(Information)
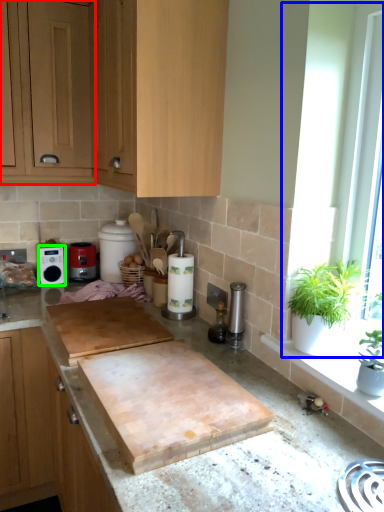
Question: Which object is positioned closest to cabinetry (highlighted by a red box)? Select from window frame (highlighted by a blue box) and appliance (highlighted by a green box).

Choices:
 (A) window frame
 (B) appliance

Answer: (B)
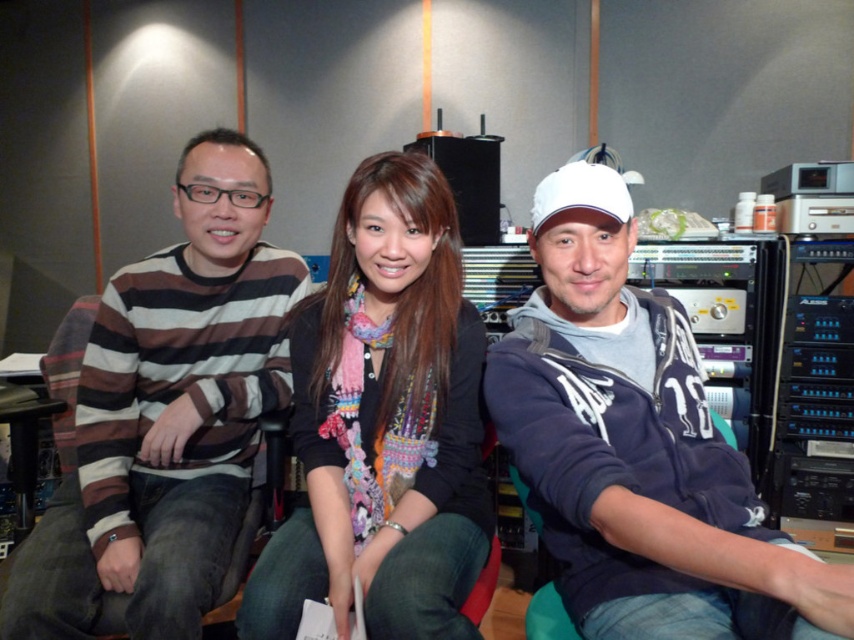
You are a photographer standing in the studio and want to place a 30 cm wide decorative item between the person on the left and the white matte baseball cap at upper right. Is there enough space?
(End Information)
## Your instructions:
Arrange every line of the material above as a Markdown table with the columns "No." and "Text", one row per line, and skip the blank lines. Leave the pictures out of the table.

## Final answer:
| No. | Text |
|---|---|
| 1 | Question: Which object is positioned closest to cabinetry (highlighted by a red box)? Select from window frame (highlighted by a blue box) and appliance (highlighted by a green box). |
| 2 | Choices: |
| 3 |  (A) window frame |
| 4 |  (B) appliance |
| 5 | Answer: (B) |
| 6 | You are a photographer standing in the studio and want to place a 30 cm wide decorative item between the person on the left and the white matte baseball cap at upper right. Is there enough space? |